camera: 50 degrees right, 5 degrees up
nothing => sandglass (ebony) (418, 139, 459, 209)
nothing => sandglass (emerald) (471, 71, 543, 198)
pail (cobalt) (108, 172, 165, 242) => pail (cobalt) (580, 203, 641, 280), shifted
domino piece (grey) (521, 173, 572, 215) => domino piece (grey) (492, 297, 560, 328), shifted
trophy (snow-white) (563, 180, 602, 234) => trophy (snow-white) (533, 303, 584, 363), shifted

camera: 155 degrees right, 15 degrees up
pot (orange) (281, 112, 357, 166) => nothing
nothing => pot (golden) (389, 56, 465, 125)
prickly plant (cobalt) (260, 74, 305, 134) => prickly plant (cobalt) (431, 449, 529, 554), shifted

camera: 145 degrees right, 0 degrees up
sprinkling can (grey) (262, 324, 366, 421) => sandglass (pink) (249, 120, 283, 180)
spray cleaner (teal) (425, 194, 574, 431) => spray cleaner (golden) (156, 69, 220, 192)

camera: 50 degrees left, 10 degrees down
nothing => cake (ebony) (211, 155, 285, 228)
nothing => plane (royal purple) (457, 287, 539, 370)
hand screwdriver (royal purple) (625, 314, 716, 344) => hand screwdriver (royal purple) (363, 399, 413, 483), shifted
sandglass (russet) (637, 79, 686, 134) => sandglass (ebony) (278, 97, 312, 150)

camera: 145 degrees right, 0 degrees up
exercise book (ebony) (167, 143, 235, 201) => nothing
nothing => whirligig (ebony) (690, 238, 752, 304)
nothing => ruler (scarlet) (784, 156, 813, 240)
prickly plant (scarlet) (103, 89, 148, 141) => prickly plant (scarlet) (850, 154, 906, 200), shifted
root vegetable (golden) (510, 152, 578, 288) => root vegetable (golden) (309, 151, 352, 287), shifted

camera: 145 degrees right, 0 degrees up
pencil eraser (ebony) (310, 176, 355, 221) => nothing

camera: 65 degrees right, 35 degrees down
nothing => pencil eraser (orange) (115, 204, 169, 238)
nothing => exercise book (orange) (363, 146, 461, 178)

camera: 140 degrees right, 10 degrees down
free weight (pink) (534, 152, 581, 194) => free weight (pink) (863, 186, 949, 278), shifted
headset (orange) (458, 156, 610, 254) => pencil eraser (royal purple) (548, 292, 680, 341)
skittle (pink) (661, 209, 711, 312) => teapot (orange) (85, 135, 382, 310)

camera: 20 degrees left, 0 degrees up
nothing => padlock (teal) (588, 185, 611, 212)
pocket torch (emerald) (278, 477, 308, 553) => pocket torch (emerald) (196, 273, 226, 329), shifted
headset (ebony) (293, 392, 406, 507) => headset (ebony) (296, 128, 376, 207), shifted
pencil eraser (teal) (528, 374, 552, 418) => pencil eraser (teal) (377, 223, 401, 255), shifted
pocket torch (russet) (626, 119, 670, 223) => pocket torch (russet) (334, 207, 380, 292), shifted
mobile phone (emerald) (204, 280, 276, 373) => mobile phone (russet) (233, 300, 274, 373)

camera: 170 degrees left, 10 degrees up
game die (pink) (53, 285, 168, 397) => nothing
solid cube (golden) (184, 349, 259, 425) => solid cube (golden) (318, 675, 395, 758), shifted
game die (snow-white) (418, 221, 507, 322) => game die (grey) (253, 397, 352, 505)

### What to produce
Could you restate, word for word, the lines above from the one with "pail (cobalt) (108, 172, 165, 242)" to the one with "domino piece (grey) (521, 173, 572, 215)", both included?

### Solved problem
pail (cobalt) (108, 172, 165, 242) => pail (cobalt) (580, 203, 641, 280), shifted
domino piece (grey) (521, 173, 572, 215) => domino piece (grey) (492, 297, 560, 328), shifted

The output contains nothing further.